Collected material:
Segment Open
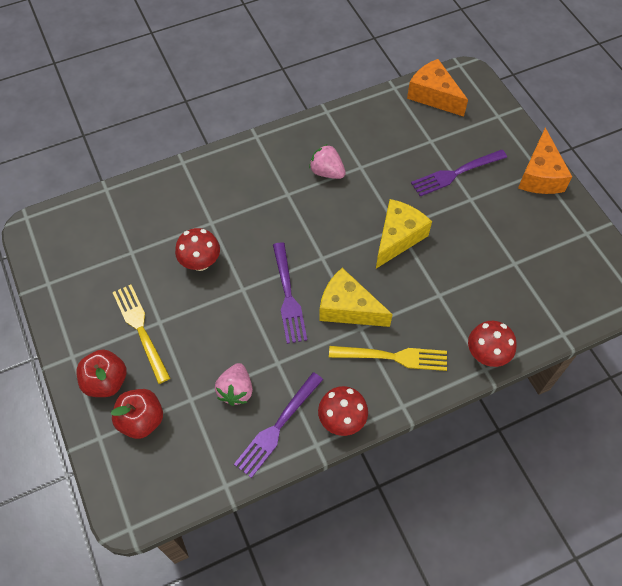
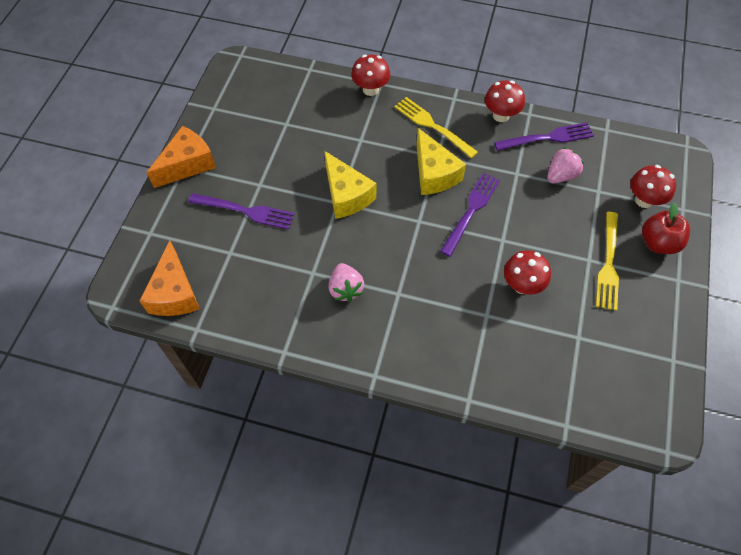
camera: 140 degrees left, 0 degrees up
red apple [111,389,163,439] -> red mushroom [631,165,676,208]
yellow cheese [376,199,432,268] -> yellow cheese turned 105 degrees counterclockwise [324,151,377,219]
Segment Closed
Task directions: Return every line in the listing that contains the word "degrees".

Task solution:
camera: 140 degrees left, 0 degrees up
yellow cheese [376,199,432,268] -> yellow cheese turned 105 degrees counterclockwise [324,151,377,219]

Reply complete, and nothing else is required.